■ **Task item**: Lines in the listing below that include the word "degrees" need to be copied.

■ **Data block**:
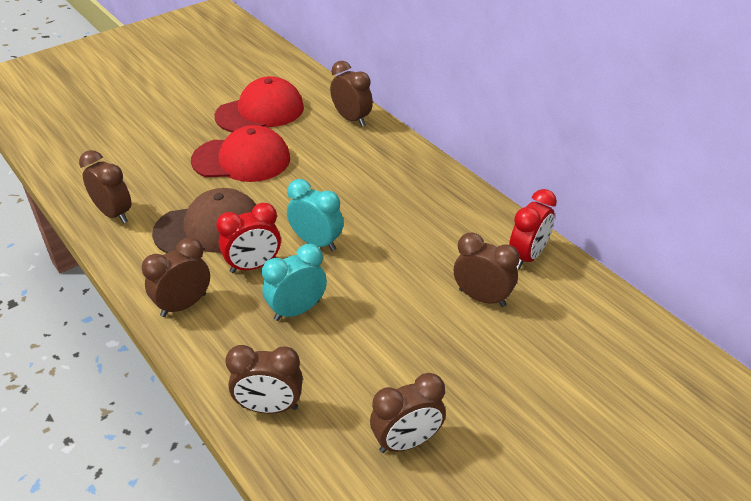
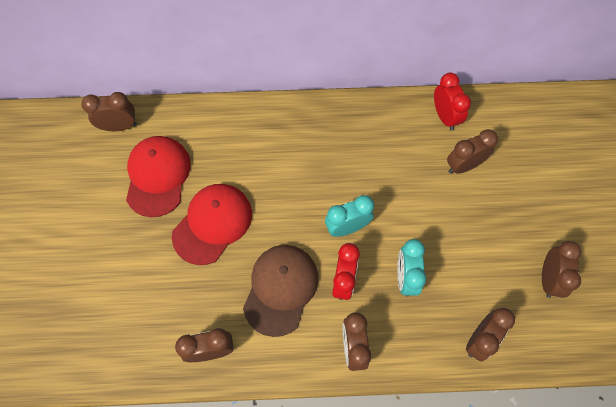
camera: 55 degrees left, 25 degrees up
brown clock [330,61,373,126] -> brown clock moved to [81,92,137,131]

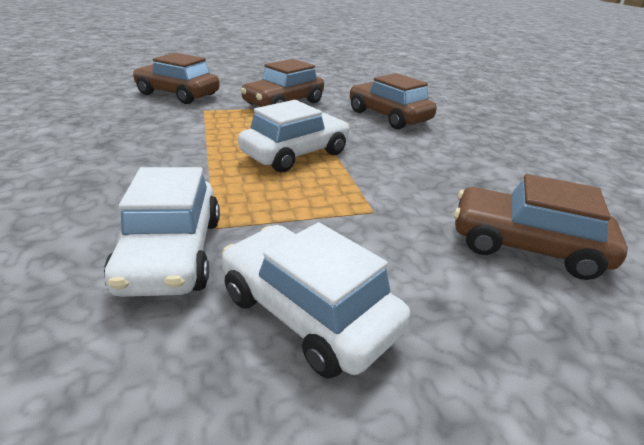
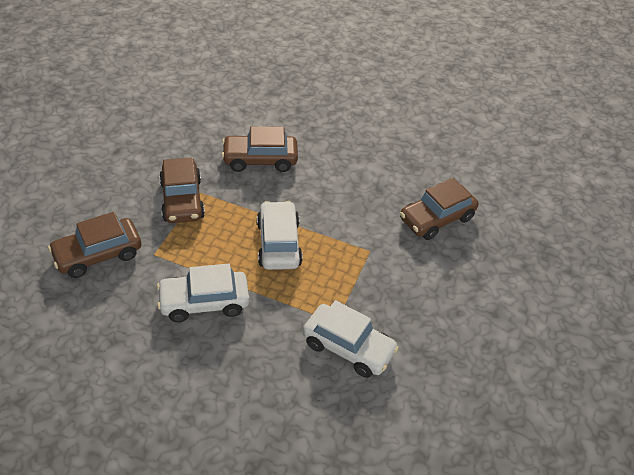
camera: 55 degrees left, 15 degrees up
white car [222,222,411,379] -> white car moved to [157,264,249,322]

■ **Solution to the exercise**:
camera: 55 degrees left, 25 degrees up
camera: 55 degrees left, 15 degrees up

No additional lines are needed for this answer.